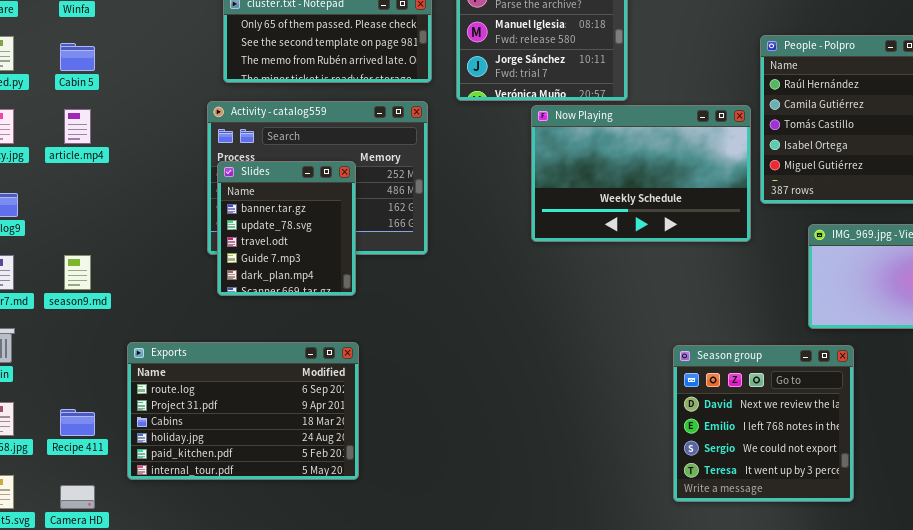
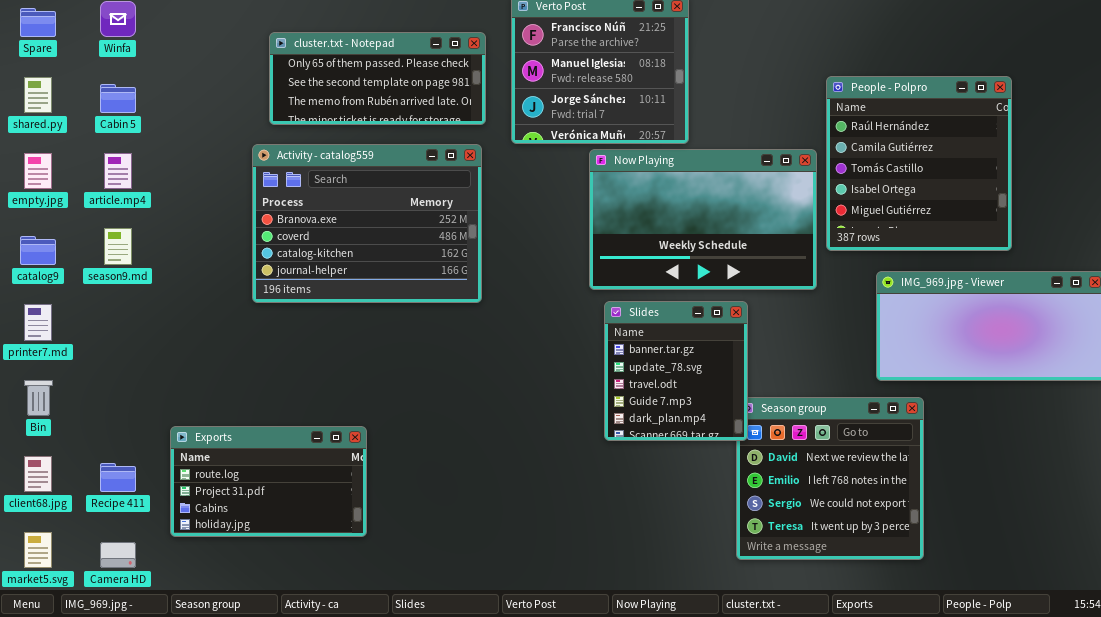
Slides: [217,161,356,296] -> [604,301,748,441], moved
season9.md: [64,255,91,290] -> [104,228,132,265], moved
Exports: [127,342,359,480] -> [170,426,367,537], resized

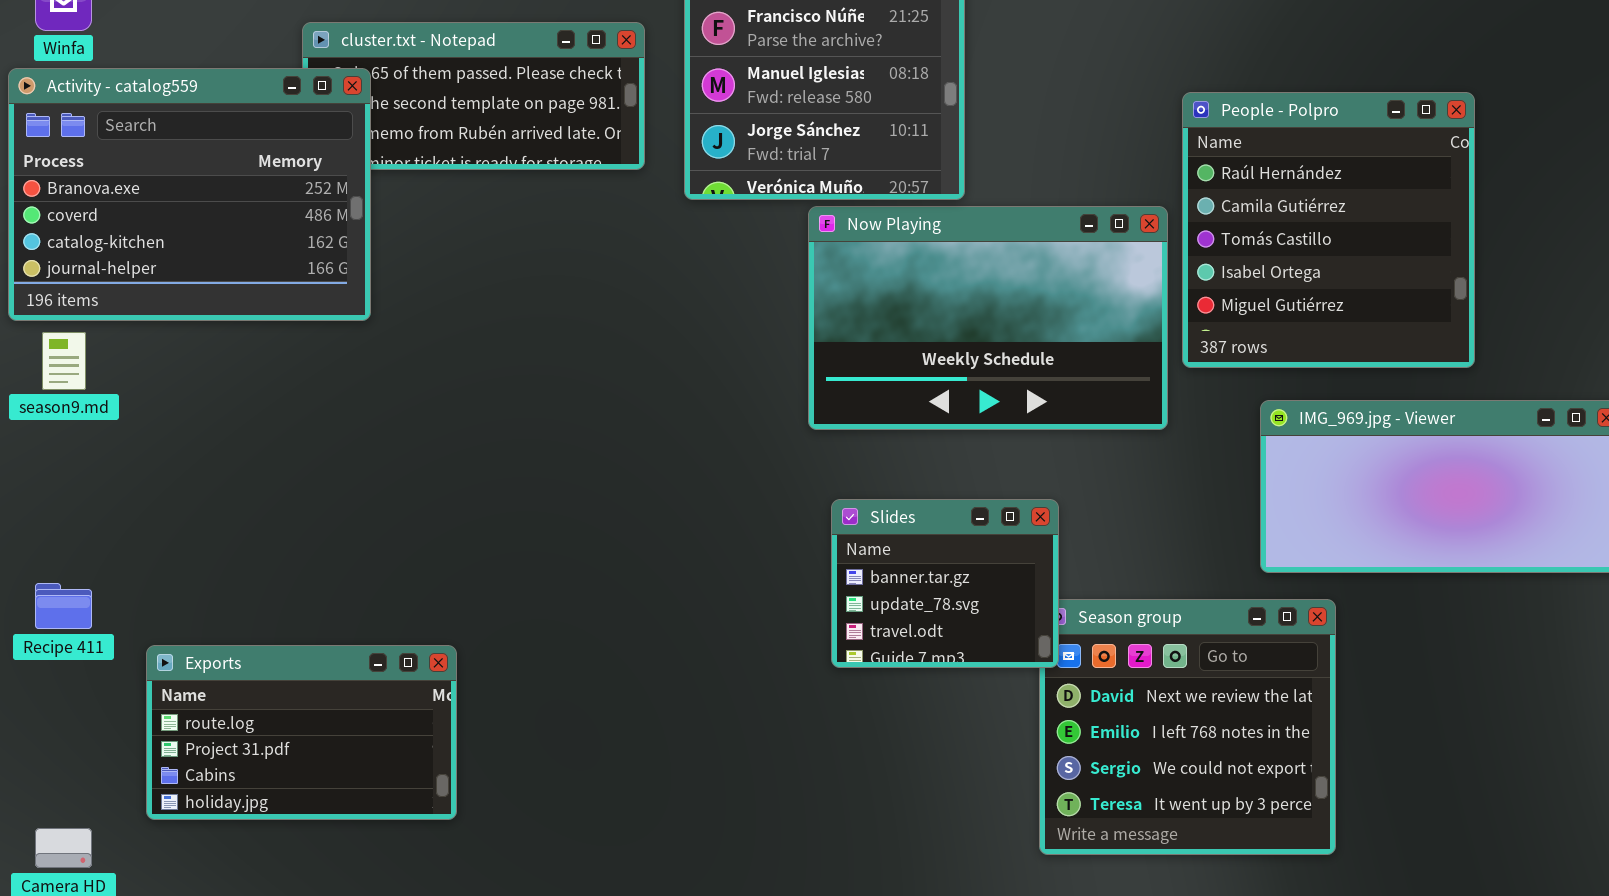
Activity - catalog559: [252,144,482,303] -> [8,68,371,321], moved
Slides: [604,301,748,441] -> [831,499,1059,668], resized
Recipe 411: [100,463,136,492] -> [35,583,92,629], moved

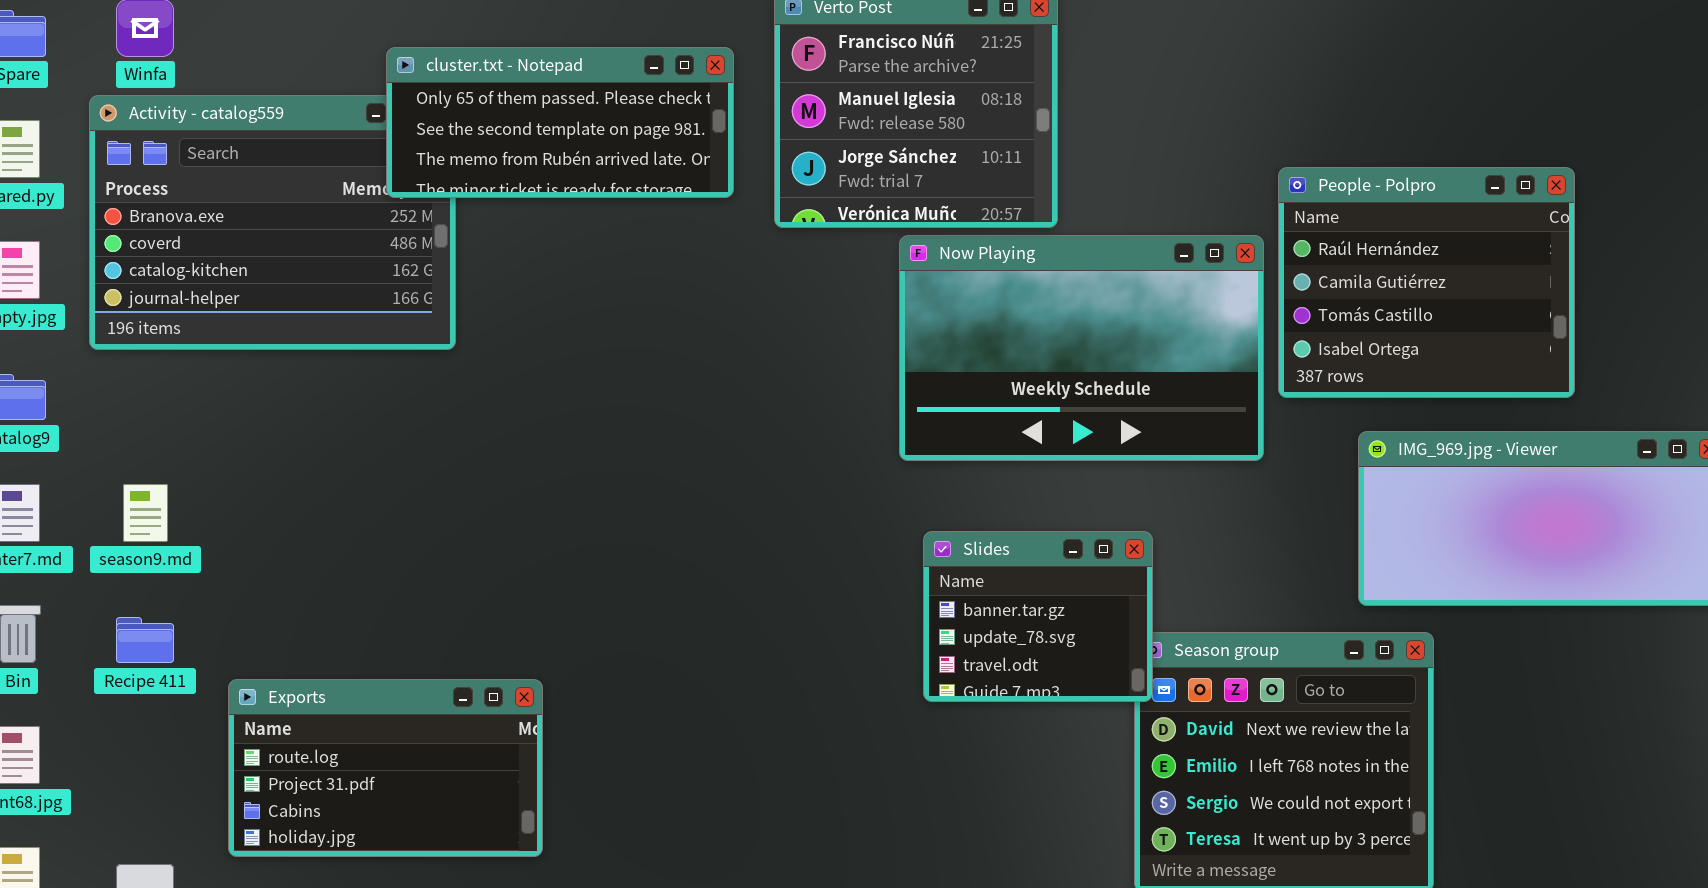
cluster.txt - Notepad: [302,22,645,170] -> [386,47,734,198], raised
People - Polpro: [1182,92,1475,368] -> [1278,167,1575,398], resized
season9.md: [42,332,86,390] -> [123,484,168,542], moved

+++++

_TASK TO CARRY OUT_:
For the string "moved", show each line of the listing where it appears.

_RESULT OF THE EXERCISE_:
Slides: [217,161,356,296] -> [604,301,748,441], moved
season9.md: [64,255,91,290] -> [104,228,132,265], moved
Activity - catalog559: [252,144,482,303] -> [8,68,371,321], moved
Recipe 411: [100,463,136,492] -> [35,583,92,629], moved
season9.md: [42,332,86,390] -> [123,484,168,542], moved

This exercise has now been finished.